TASK
Using the data that follows, return exactly the lines from the one that contains "red circle: moved 2 px right, 4 px down" through the one that contains "blue L-shape: moved", ends included.

EXERCISE INPUT
*** Block opens ***
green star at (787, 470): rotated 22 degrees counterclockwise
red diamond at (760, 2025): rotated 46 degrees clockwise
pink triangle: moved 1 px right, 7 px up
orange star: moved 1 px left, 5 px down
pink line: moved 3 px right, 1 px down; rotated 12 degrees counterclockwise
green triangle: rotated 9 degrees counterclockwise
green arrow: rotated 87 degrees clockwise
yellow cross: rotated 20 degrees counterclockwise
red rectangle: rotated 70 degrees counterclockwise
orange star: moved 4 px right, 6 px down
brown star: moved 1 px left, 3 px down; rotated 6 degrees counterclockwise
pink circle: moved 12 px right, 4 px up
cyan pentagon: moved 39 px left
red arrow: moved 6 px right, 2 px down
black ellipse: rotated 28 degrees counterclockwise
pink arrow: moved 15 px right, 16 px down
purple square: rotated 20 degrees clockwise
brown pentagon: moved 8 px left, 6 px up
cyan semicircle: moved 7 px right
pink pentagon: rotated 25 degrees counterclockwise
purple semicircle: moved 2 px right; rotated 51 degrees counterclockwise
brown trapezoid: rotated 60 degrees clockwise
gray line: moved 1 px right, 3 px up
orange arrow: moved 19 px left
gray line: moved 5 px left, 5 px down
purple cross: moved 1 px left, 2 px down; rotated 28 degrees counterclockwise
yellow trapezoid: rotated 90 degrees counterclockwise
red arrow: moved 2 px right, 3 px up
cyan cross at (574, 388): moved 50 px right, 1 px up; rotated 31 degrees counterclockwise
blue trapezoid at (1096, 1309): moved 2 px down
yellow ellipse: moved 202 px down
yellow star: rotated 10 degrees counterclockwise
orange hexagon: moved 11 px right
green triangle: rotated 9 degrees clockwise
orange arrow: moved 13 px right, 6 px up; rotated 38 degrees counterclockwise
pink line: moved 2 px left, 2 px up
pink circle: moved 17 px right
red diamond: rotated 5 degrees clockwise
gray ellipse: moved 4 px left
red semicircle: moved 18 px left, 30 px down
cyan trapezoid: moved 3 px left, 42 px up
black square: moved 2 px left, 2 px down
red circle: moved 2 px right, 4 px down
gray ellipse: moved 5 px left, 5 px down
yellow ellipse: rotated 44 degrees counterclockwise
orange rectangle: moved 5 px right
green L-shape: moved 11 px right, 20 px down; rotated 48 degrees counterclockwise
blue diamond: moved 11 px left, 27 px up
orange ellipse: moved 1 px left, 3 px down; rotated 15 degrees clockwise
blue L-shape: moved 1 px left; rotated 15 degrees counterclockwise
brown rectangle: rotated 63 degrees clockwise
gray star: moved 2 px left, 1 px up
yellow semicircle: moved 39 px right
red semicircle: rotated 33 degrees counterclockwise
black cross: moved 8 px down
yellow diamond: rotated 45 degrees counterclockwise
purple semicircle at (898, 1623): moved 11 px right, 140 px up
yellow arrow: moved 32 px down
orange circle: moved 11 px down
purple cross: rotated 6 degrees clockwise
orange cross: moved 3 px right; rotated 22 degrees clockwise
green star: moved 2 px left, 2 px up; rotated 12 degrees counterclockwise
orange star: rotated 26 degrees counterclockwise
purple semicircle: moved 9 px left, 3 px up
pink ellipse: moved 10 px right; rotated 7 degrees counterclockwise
*** Block closes ***
OUTPUT OF THE TASK
red circle: moved 2 px right, 4 px down
gray ellipse: moved 5 px left, 5 px down
yellow ellipse: rotated 44 degrees counterclockwise
orange rectangle: moved 5 px right
green L-shape: moved 11 px right, 20 px down; rotated 48 degrees counterclockwise
blue diamond: moved 11 px left, 27 px up
orange ellipse: moved 1 px left, 3 px down; rotated 15 degrees clockwise
blue L-shape: moved 1 px left; rotated 15 degrees counterclockwise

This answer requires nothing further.